Nothing in the copy should be a picture; everything else in the listing is to be restated exactly.

:: THE RECORDS ::
_ _ _ _ _ _ _

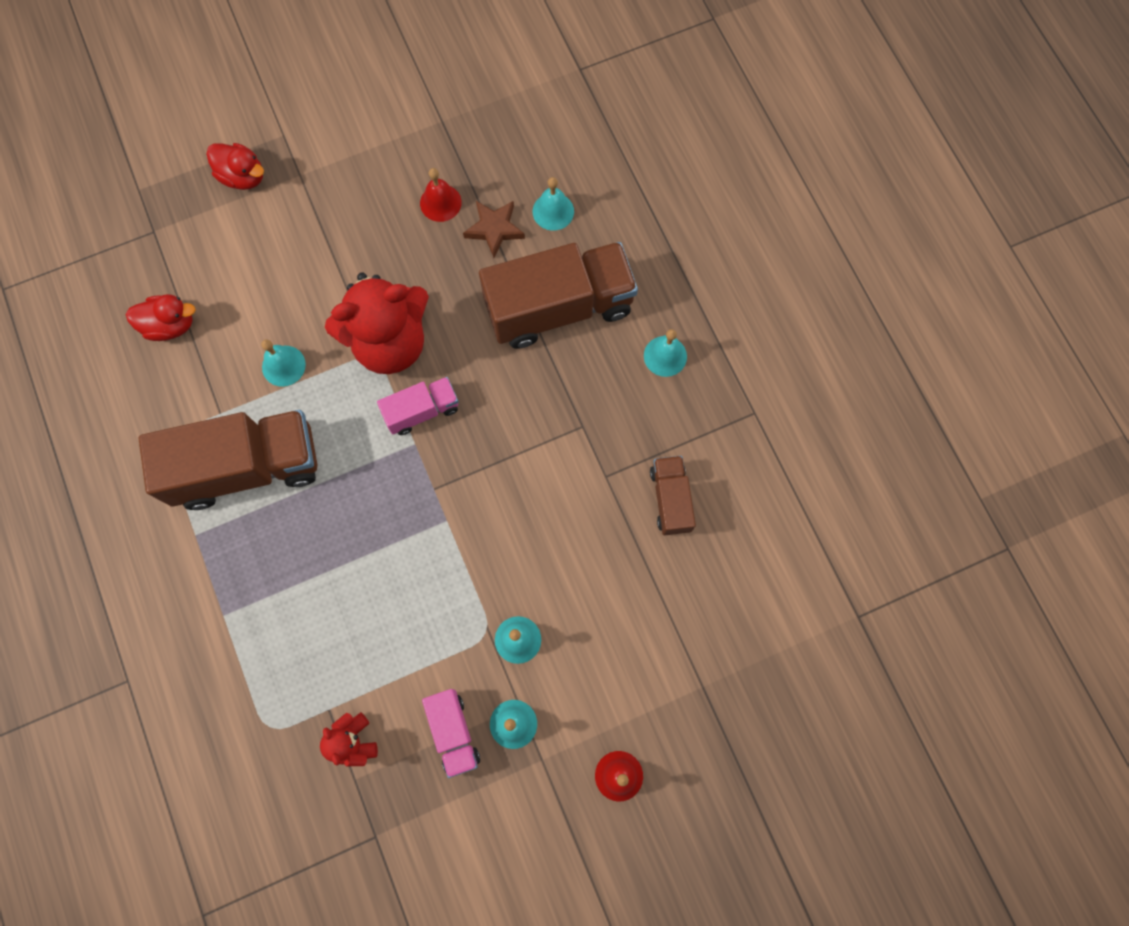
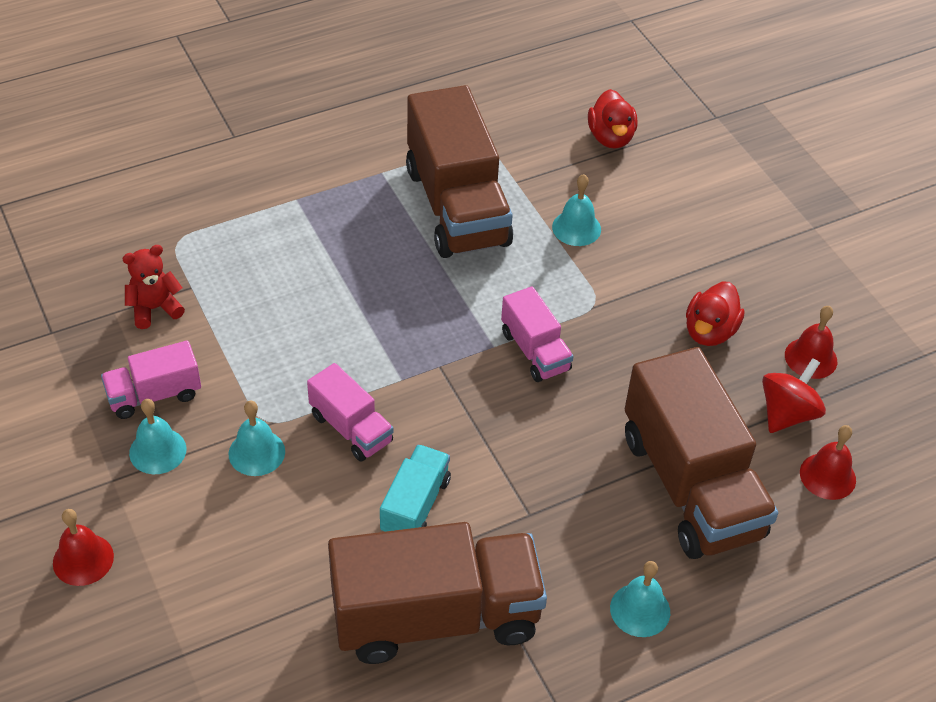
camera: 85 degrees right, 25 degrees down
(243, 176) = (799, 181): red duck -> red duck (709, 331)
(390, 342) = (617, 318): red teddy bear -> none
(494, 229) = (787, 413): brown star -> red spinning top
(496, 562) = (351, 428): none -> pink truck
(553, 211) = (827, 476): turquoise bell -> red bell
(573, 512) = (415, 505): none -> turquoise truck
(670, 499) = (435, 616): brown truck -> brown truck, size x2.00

_ _ _ _ _ _ _

:: RESPONSE AREA ::
camera: 85 degrees right, 25 degrees down
(243, 176) = (799, 181): red duck -> red duck (709, 331)
(390, 342) = (617, 318): red teddy bear -> none
(494, 229) = (787, 413): brown star -> red spinning top
(496, 562) = (351, 428): none -> pink truck
(553, 211) = (827, 476): turquoise bell -> red bell
(573, 512) = (415, 505): none -> turquoise truck
(670, 499) = (435, 616): brown truck -> brown truck, size x2.00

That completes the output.